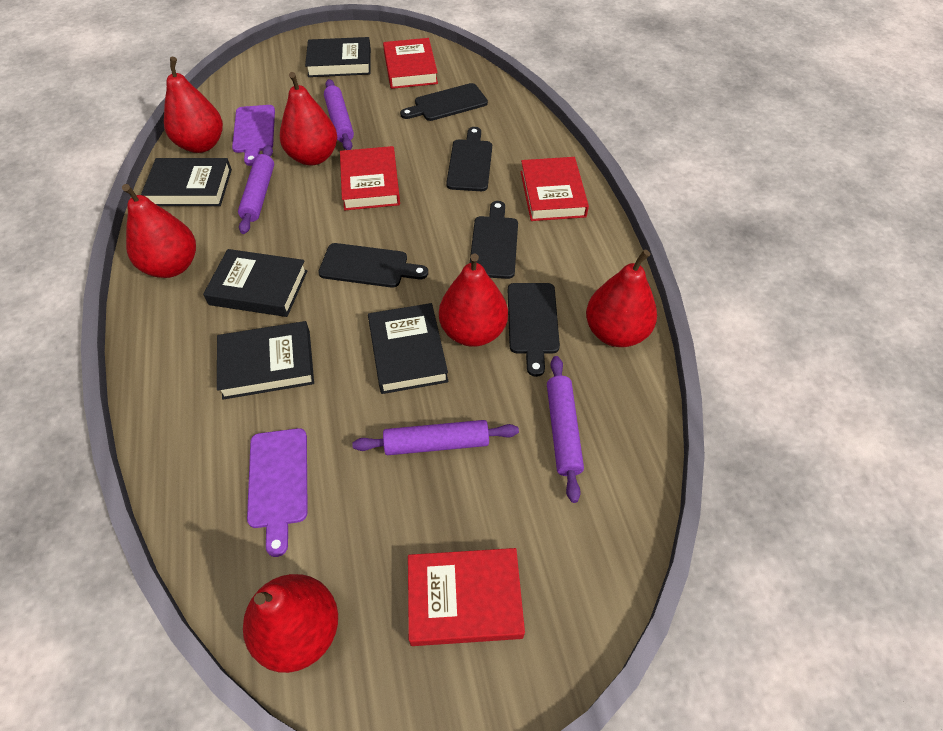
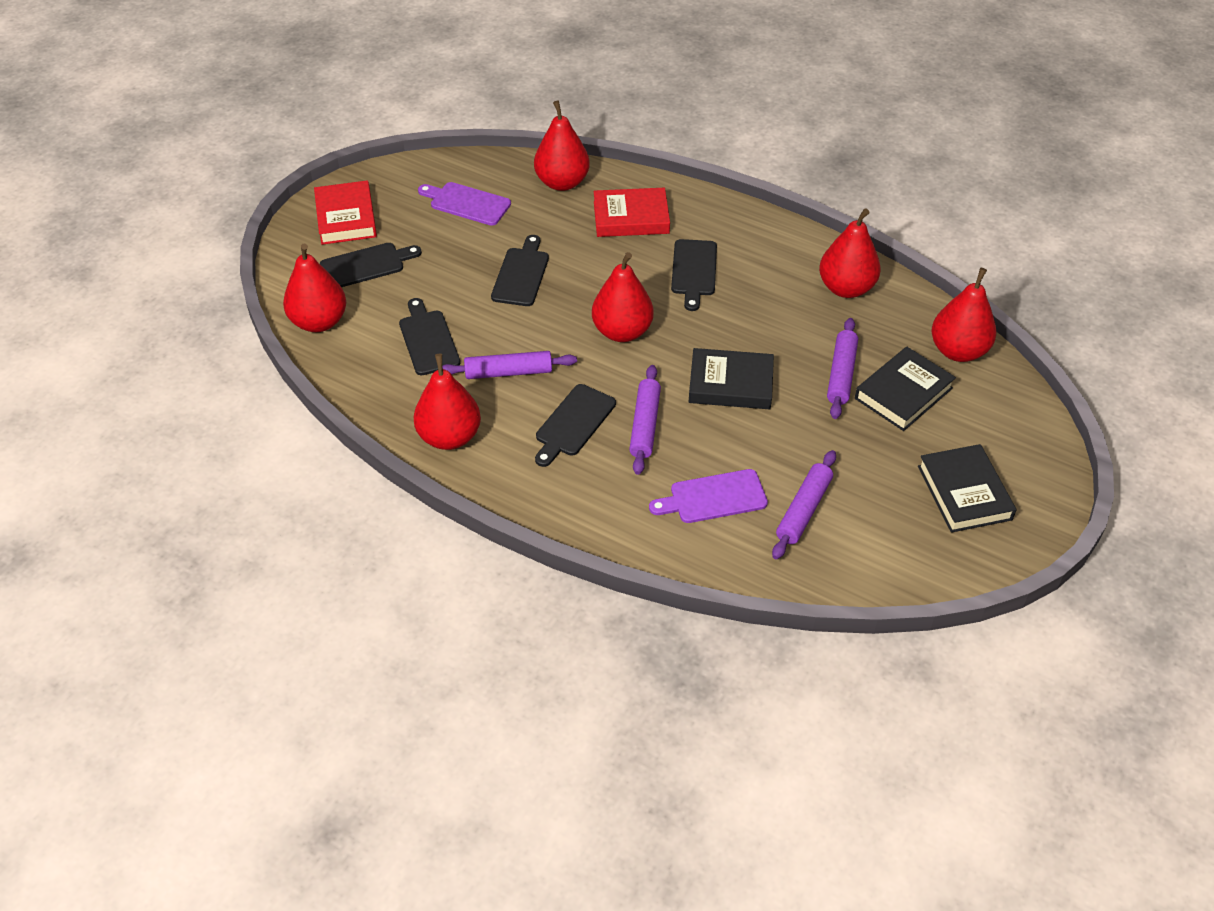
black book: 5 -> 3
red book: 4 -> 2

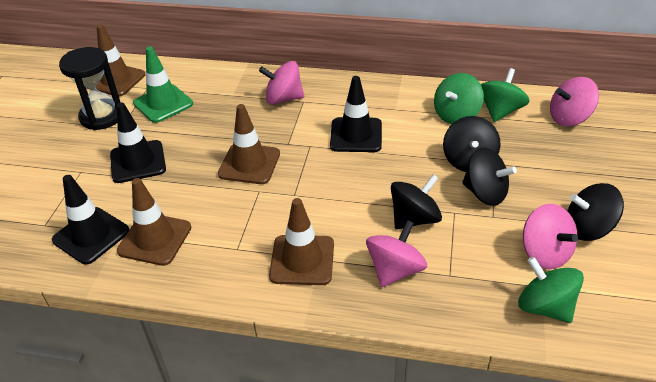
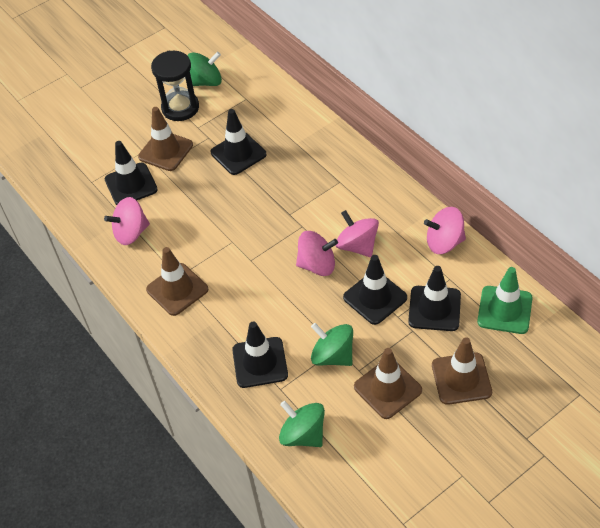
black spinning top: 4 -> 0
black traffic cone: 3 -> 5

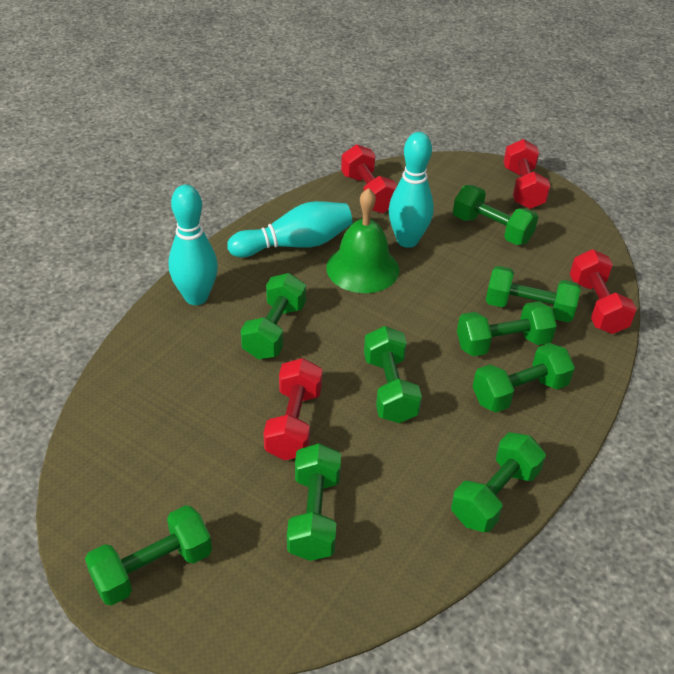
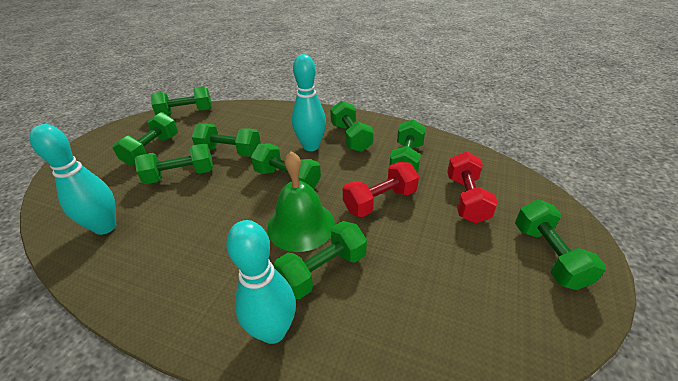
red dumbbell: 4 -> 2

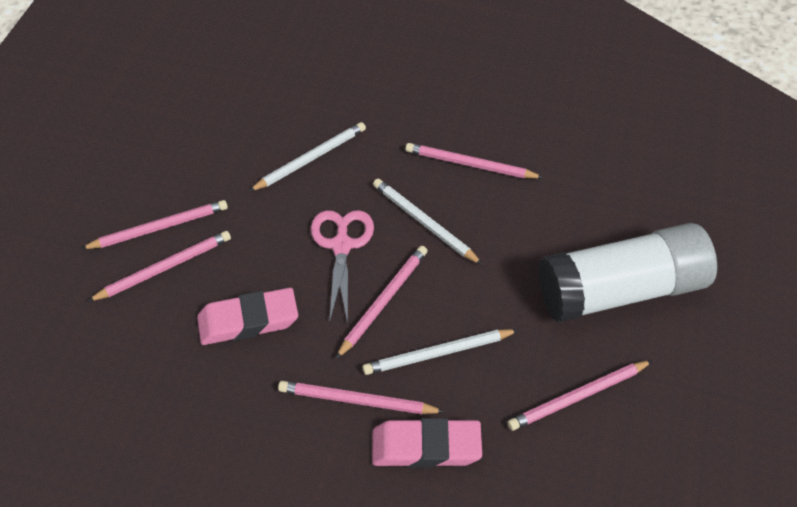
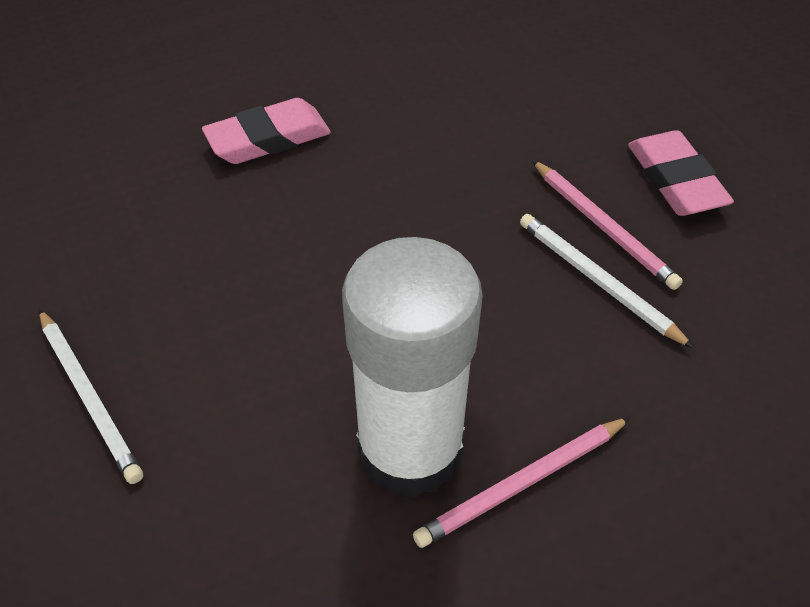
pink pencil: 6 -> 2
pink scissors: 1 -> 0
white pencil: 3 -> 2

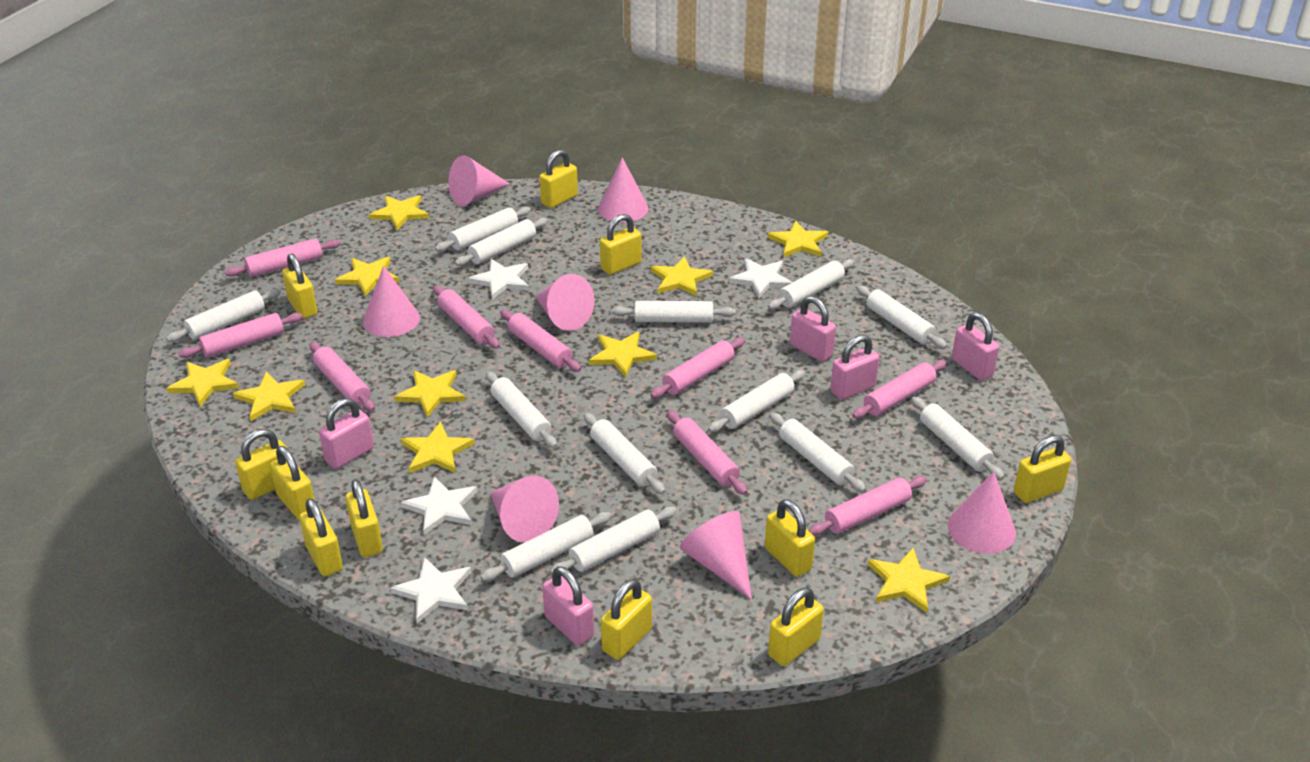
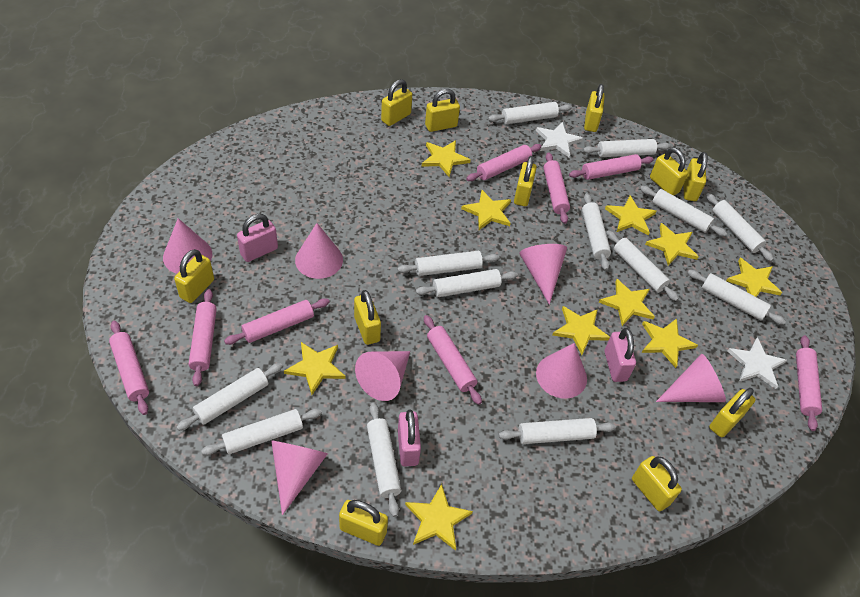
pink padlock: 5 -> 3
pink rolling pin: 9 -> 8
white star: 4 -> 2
------------------------------------------------------------
An exact transcription is requested of each line from the one that holds "red dumbbell: 4 -> 2" to the end of the listing above, both boundary lines included; pictures are to be omitted.

◆ **Written answer**:
red dumbbell: 4 -> 2

pink pencil: 6 -> 2
pink scissors: 1 -> 0
white pencil: 3 -> 2

pink padlock: 5 -> 3
pink rolling pin: 9 -> 8
white star: 4 -> 2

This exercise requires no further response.